— Exercise instructions —
Say how many lines in the entries below have the word "LEVEL" in them, giving only the number.

— Recorded information —

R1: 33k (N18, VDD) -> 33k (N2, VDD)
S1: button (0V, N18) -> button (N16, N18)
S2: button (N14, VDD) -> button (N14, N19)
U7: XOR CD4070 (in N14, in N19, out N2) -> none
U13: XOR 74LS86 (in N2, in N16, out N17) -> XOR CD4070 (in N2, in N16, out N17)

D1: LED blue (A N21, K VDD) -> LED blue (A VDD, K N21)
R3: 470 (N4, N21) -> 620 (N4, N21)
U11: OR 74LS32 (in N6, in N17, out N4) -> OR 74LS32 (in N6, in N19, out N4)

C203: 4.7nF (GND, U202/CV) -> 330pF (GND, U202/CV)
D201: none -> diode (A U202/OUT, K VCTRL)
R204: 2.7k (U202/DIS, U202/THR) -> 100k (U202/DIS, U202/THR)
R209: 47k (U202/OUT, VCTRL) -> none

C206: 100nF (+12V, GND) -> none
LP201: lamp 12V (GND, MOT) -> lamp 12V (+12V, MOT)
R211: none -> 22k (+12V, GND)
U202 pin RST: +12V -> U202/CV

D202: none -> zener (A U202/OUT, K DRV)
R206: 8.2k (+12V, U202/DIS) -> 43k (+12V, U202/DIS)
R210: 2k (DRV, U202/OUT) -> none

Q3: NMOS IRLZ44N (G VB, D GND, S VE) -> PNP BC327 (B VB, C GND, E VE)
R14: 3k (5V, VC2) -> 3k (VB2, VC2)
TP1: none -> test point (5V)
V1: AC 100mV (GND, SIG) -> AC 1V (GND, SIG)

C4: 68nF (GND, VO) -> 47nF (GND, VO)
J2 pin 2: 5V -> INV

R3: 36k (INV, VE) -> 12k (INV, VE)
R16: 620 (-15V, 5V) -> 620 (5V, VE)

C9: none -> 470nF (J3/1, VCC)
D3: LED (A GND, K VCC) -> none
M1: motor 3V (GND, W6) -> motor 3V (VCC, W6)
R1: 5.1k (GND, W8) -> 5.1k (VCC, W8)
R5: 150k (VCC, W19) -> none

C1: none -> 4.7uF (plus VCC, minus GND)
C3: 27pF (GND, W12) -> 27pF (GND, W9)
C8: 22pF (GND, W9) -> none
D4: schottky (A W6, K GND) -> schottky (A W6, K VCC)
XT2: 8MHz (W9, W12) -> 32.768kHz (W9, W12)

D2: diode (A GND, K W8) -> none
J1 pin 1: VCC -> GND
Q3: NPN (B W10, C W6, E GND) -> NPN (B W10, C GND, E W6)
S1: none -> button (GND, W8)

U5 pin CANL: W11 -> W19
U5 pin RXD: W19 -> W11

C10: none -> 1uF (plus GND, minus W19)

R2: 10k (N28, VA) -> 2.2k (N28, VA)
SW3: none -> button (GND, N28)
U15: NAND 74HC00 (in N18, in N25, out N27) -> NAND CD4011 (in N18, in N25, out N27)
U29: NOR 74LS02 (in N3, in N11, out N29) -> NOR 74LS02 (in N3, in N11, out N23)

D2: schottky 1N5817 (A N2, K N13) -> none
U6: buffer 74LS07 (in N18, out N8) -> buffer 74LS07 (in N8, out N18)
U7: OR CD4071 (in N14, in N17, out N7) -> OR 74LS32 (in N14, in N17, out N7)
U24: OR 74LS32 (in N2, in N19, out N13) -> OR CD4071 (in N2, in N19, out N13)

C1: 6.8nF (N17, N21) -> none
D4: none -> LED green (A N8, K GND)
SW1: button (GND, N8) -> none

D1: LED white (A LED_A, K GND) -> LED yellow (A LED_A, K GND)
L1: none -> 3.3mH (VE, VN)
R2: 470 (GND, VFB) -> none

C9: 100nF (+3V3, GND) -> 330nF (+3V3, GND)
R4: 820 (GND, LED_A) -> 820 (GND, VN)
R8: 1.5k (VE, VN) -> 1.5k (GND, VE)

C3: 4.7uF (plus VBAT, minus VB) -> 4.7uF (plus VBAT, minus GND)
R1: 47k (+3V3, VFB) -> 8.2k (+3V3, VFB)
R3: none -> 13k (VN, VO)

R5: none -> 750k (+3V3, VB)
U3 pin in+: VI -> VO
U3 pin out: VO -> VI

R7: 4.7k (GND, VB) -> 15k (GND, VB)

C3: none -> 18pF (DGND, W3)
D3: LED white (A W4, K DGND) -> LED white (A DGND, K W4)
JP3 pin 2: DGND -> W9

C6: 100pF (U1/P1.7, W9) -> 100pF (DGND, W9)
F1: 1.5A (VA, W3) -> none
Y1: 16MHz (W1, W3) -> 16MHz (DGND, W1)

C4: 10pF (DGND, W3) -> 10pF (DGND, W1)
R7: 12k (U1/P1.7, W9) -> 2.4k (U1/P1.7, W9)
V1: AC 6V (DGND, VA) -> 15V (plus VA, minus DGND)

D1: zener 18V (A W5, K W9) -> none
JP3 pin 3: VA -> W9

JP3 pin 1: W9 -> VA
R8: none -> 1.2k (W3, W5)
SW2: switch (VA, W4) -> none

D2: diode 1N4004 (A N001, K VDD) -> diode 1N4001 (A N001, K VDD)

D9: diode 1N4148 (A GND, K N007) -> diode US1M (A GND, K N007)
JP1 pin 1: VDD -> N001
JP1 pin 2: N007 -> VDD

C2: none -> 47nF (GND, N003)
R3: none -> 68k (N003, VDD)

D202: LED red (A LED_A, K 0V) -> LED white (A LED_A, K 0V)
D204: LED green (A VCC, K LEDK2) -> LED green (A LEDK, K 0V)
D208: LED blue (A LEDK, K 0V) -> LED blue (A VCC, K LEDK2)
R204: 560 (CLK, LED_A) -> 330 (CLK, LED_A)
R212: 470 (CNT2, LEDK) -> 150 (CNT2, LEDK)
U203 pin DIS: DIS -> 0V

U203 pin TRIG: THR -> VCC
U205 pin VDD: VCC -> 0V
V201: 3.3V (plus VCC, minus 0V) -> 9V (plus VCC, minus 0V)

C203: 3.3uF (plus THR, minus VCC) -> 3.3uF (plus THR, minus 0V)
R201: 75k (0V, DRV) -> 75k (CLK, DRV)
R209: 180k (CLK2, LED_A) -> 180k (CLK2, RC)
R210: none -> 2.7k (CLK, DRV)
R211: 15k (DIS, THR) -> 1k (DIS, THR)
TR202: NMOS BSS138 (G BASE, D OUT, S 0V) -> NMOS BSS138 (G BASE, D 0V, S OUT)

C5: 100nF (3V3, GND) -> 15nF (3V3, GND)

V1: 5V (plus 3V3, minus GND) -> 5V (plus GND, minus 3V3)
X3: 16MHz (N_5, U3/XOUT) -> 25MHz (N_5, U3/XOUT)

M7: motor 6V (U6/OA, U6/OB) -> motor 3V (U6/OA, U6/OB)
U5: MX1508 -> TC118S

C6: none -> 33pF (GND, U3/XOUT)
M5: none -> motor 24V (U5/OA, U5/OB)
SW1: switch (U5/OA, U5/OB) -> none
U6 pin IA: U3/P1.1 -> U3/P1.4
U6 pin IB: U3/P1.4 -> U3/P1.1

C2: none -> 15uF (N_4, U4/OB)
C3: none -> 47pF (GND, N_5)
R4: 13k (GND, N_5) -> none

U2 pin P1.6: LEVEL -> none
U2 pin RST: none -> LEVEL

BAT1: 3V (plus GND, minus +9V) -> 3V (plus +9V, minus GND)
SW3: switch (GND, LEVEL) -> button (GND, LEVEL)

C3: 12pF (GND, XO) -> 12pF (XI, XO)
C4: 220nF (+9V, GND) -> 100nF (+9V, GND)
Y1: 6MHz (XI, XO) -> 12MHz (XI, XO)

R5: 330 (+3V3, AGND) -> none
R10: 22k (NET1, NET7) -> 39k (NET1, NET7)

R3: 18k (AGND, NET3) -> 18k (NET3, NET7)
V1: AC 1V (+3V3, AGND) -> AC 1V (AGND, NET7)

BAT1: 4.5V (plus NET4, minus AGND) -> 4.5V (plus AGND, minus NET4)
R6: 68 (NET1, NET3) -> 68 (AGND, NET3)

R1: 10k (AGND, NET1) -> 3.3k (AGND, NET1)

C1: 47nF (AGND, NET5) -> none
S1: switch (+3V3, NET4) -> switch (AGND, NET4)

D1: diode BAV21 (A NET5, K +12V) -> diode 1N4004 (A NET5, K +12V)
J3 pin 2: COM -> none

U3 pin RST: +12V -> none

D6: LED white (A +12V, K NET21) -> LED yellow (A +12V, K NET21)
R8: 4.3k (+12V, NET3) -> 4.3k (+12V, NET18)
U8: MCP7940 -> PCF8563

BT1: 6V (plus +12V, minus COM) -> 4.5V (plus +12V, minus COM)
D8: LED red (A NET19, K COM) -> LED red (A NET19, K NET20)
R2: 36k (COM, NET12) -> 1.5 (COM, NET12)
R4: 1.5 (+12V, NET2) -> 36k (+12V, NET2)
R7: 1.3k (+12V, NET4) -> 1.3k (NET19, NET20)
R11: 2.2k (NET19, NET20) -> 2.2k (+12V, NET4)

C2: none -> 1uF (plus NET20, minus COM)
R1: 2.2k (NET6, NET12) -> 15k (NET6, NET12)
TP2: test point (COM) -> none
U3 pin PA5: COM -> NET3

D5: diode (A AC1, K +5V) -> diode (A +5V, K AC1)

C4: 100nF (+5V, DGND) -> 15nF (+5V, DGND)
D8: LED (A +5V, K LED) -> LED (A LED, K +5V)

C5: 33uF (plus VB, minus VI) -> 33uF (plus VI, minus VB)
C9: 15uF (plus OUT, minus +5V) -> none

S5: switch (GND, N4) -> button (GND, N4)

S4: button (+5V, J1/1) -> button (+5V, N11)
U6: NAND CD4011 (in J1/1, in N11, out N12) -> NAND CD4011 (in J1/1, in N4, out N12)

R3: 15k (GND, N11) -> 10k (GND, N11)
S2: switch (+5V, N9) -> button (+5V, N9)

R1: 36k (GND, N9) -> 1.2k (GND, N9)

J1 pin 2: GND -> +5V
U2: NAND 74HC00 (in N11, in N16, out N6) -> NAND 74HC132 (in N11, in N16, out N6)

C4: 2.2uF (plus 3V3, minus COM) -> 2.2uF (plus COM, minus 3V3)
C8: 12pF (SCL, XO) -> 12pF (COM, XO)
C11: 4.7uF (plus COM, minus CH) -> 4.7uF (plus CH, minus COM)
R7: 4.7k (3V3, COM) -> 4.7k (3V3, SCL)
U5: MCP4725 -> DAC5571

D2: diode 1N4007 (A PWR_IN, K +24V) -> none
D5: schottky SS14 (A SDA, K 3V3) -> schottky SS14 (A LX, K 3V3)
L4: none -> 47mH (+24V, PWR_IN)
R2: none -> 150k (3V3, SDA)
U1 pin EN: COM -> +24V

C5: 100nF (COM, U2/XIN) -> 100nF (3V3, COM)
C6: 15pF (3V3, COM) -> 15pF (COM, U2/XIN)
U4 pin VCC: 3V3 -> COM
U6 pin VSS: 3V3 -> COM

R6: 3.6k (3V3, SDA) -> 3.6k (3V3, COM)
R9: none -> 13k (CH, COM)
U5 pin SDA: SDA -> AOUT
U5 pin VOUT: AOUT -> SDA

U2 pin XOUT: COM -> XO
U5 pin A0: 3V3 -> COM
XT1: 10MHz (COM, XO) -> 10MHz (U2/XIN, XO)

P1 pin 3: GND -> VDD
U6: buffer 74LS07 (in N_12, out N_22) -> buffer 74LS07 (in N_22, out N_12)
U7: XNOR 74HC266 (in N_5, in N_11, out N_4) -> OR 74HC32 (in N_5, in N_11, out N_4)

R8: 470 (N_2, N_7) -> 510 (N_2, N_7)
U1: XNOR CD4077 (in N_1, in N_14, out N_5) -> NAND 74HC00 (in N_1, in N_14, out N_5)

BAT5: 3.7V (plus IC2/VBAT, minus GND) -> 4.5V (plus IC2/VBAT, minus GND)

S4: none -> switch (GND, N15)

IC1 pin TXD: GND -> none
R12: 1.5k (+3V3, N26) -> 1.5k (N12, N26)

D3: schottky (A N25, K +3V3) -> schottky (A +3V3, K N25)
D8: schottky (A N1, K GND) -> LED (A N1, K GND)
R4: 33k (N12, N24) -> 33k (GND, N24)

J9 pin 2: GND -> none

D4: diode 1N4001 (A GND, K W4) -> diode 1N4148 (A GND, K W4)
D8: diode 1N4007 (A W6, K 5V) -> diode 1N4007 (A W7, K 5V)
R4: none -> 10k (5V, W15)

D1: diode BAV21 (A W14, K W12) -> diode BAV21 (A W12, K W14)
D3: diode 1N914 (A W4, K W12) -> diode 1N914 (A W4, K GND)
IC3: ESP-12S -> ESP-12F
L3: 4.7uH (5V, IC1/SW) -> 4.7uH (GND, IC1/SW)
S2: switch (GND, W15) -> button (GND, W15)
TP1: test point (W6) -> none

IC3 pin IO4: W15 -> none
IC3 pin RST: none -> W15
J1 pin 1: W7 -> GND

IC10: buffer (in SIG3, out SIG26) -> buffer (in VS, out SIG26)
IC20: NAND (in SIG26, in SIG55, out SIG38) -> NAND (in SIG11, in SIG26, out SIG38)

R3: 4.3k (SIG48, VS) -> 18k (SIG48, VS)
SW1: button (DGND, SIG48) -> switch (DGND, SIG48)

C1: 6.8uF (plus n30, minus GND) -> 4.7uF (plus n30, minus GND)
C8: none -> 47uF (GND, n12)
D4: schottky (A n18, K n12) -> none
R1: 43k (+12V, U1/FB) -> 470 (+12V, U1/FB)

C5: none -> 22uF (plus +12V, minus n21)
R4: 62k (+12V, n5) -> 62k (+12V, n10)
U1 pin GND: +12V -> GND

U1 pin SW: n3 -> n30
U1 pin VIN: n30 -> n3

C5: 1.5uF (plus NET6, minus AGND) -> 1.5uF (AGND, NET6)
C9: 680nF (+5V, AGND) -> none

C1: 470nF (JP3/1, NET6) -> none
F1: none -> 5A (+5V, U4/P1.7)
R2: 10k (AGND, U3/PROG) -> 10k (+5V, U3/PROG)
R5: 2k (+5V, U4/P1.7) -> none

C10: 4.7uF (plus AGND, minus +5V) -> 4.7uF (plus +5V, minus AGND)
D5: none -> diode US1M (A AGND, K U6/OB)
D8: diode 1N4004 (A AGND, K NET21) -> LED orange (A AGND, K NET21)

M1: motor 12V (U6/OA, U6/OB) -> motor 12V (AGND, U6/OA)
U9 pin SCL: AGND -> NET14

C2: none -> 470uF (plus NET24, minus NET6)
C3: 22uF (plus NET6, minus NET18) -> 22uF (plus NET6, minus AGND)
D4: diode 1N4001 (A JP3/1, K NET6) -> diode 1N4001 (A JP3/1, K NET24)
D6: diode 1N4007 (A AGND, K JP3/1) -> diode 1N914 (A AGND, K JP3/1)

— Solved problem —
3